* WORK TO COMPLETE *
Set down the listing below again, exactly as written.

** DATA FOR THIS EXERCISE follows **

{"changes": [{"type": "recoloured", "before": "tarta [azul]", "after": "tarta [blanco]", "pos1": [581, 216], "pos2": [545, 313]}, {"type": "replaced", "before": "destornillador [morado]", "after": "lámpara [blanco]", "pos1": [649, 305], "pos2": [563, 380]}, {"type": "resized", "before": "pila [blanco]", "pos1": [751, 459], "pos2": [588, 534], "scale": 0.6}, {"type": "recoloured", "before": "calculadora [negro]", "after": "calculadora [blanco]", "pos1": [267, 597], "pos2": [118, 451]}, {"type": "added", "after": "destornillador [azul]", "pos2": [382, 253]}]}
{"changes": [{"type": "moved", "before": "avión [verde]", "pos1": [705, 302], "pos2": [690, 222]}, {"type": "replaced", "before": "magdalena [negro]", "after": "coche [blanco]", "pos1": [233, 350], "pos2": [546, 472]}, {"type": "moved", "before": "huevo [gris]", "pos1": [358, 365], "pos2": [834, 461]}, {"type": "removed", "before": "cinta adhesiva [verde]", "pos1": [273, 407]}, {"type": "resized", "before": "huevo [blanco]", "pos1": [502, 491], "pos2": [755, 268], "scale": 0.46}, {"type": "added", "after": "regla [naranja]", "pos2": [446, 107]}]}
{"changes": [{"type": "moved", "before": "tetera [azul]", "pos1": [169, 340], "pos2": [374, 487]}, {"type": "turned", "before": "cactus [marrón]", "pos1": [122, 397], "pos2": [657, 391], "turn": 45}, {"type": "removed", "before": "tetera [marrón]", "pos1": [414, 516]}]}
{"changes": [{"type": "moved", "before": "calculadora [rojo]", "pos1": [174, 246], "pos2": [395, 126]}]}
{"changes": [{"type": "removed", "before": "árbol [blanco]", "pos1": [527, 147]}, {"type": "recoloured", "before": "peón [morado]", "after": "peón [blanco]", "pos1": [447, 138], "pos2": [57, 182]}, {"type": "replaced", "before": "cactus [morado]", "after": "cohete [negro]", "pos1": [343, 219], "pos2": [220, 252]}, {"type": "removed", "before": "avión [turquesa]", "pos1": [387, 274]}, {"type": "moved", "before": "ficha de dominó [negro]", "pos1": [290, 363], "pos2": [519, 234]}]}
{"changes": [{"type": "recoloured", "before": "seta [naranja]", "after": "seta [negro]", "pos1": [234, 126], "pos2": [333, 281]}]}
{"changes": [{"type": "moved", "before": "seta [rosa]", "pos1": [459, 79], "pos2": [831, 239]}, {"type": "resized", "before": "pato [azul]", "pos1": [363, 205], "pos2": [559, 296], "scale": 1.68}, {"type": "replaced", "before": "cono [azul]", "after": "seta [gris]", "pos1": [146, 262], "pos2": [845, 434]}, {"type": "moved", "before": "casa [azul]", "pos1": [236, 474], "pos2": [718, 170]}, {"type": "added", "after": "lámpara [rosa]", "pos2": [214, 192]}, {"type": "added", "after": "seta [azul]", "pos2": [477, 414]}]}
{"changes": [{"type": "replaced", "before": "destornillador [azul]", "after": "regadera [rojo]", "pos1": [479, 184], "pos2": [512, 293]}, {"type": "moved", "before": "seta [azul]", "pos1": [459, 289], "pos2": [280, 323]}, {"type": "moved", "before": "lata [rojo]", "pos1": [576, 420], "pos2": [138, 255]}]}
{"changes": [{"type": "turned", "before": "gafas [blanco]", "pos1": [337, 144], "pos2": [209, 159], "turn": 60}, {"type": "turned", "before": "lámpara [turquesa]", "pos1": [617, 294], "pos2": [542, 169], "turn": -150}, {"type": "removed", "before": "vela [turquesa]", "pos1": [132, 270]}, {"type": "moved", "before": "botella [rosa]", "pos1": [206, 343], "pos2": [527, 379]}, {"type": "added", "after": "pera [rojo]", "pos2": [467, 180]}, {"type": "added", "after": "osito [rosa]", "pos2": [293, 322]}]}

** End of DATA FOR THIS EXERCISE **

* TASK OUTPUT *
{"changes": [{"type": "recoloured", "before": "tarta [azul]", "after": "tarta [blanco]", "pos1": [581, 216], "pos2": [545, 313]}, {"type": "replaced", "before": "destornillador [morado]", "after": "lámpara [blanco]", "pos1": [649, 305], "pos2": [563, 380]}, {"type": "resized", "before": "pila [blanco]", "pos1": [751, 459], "pos2": [588, 534], "scale": 0.6}, {"type": "recoloured", "before": "calculadora [negro]", "after": "calculadora [blanco]", "pos1": [267, 597], "pos2": [118, 451]}, {"type": "added", "after": "destornillador [azul]", "pos2": [382, 253]}]}
{"changes": [{"type": "moved", "before": "avión [verde]", "pos1": [705, 302], "pos2": [690, 222]}, {"type": "replaced", "before": "magdalena [negro]", "after": "coche [blanco]", "pos1": [233, 350], "pos2": [546, 472]}, {"type": "moved", "before": "huevo [gris]", "pos1": [358, 365], "pos2": [834, 461]}, {"type": "removed", "before": "cinta adhesiva [verde]", "pos1": [273, 407]}, {"type": "resized", "before": "huevo [blanco]", "pos1": [502, 491], "pos2": [755, 268], "scale": 0.46}, {"type": "added", "after": "regla [naranja]", "pos2": [446, 107]}]}
{"changes": [{"type": "moved", "before": "tetera [azul]", "pos1": [169, 340], "pos2": [374, 487]}, {"type": "turned", "before": "cactus [marrón]", "pos1": [122, 397], "pos2": [657, 391], "turn": 45}, {"type": "removed", "before": "tetera [marrón]", "pos1": [414, 516]}]}
{"changes": [{"type": "moved", "before": "calculadora [rojo]", "pos1": [174, 246], "pos2": [395, 126]}]}
{"changes": [{"type": "removed", "before": "árbol [blanco]", "pos1": [527, 147]}, {"type": "recoloured", "before": "peón [morado]", "after": "peón [blanco]", "pos1": [447, 138], "pos2": [57, 182]}, {"type": "replaced", "before": "cactus [morado]", "after": "cohete [negro]", "pos1": [343, 219], "pos2": [220, 252]}, {"type": "removed", "before": "avión [turquesa]", "pos1": [387, 274]}, {"type": "moved", "before": "ficha de dominó [negro]", "pos1": [290, 363], "pos2": [519, 234]}]}
{"changes": [{"type": "recoloured", "before": "seta [naranja]", "after": "seta [negro]", "pos1": [234, 126], "pos2": [333, 281]}]}
{"changes": [{"type": "moved", "before": "seta [rosa]", "pos1": [459, 79], "pos2": [831, 239]}, {"type": "resized", "before": "pato [azul]", "pos1": [363, 205], "pos2": [559, 296], "scale": 1.68}, {"type": "replaced", "before": "cono [azul]", "after": "seta [gris]", "pos1": [146, 262], "pos2": [845, 434]}, {"type": "moved", "before": "casa [azul]", "pos1": [236, 474], "pos2": [718, 170]}, {"type": "added", "after": "lámpara [rosa]", "pos2": [214, 192]}, {"type": "added", "after": "seta [azul]", "pos2": [477, 414]}]}
{"changes": [{"type": "replaced", "before": "destornillador [azul]", "after": "regadera [rojo]", "pos1": [479, 184], "pos2": [512, 293]}, {"type": "moved", "before": "seta [azul]", "pos1": [459, 289], "pos2": [280, 323]}, {"type": "moved", "before": "lata [rojo]", "pos1": [576, 420], "pos2": [138, 255]}]}
{"changes": [{"type": "turned", "before": "gafas [blanco]", "pos1": [337, 144], "pos2": [209, 159], "turn": 60}, {"type": "turned", "before": "lámpara [turquesa]", "pos1": [617, 294], "pos2": [542, 169], "turn": -150}, {"type": "removed", "before": "vela [turquesa]", "pos1": [132, 270]}, {"type": "moved", "before": "botella [rosa]", "pos1": [206, 343], "pos2": [527, 379]}, {"type": "added", "after": "pera [rojo]", "pos2": [467, 180]}, {"type": "added", "after": "osito [rosa]", "pos2": [293, 322]}]}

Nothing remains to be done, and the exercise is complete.